◆ What this task involves ◆
Of all the entries below, retype only the lines from the one with "J2 pin 3: GND -> n10" through the one with "L3: 2.2uH (IN, VO) -> none", exactly as they appear.

[Content revision data]

- Opening Delimiter -

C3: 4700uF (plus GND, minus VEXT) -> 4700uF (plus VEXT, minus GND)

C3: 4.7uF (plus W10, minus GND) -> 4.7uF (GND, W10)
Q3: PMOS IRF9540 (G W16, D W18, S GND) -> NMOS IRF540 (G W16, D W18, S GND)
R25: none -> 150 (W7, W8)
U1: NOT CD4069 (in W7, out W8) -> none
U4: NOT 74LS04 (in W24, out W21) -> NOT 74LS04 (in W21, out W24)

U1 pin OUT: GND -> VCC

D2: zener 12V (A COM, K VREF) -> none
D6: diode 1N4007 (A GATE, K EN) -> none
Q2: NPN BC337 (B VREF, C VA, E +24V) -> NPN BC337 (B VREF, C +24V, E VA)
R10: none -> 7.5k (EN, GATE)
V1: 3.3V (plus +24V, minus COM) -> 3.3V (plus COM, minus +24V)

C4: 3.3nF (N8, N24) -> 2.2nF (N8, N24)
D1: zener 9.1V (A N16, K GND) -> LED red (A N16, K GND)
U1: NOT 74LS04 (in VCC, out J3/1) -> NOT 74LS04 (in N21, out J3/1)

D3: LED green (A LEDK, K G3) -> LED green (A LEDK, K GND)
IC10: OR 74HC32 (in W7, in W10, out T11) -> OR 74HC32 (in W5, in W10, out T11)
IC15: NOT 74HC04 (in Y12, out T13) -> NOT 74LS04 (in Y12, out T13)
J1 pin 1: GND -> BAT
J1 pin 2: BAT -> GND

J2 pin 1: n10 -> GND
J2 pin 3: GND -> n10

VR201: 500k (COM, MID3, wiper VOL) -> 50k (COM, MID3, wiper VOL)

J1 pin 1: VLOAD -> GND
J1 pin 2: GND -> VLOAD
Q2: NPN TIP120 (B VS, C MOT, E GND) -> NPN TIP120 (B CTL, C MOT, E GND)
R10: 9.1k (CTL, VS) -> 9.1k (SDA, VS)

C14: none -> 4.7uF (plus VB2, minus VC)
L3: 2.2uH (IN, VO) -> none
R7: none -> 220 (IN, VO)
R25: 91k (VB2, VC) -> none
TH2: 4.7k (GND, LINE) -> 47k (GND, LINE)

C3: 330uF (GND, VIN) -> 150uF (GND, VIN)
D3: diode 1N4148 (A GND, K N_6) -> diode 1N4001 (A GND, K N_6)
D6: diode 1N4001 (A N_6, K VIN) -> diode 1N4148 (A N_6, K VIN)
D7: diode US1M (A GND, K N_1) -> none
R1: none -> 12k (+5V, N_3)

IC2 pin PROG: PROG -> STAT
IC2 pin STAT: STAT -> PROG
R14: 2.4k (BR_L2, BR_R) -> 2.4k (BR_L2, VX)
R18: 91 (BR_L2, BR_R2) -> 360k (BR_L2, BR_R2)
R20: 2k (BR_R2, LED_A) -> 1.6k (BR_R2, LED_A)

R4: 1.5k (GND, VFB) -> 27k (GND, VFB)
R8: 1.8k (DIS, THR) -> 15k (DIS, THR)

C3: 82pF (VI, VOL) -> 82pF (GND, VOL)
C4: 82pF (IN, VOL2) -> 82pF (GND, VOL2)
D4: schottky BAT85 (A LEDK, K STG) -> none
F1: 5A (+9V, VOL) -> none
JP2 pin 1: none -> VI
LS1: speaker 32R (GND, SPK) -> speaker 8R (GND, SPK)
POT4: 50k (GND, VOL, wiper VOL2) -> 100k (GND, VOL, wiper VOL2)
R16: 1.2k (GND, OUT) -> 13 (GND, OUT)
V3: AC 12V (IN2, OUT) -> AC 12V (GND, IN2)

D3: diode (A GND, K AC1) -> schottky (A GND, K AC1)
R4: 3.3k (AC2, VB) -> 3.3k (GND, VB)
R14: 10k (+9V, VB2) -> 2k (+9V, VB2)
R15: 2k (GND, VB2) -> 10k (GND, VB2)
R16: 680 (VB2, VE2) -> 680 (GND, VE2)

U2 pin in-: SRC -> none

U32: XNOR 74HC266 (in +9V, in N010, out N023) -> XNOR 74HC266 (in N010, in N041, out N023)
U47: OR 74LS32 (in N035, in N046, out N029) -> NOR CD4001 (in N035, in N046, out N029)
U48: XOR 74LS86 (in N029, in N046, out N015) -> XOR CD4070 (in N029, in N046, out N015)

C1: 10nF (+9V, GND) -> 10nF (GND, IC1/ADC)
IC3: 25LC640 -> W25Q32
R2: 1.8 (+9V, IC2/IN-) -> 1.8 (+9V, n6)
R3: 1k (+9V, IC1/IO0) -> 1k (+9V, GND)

- Closing Delimiter -

◆ Written solution ◆
J2 pin 3: GND -> n10

VR201: 500k (COM, MID3, wiper VOL) -> 50k (COM, MID3, wiper VOL)

J1 pin 1: VLOAD -> GND
J1 pin 2: GND -> VLOAD
Q2: NPN TIP120 (B VS, C MOT, E GND) -> NPN TIP120 (B CTL, C MOT, E GND)
R10: 9.1k (CTL, VS) -> 9.1k (SDA, VS)

C14: none -> 4.7uF (plus VB2, minus VC)
L3: 2.2uH (IN, VO) -> none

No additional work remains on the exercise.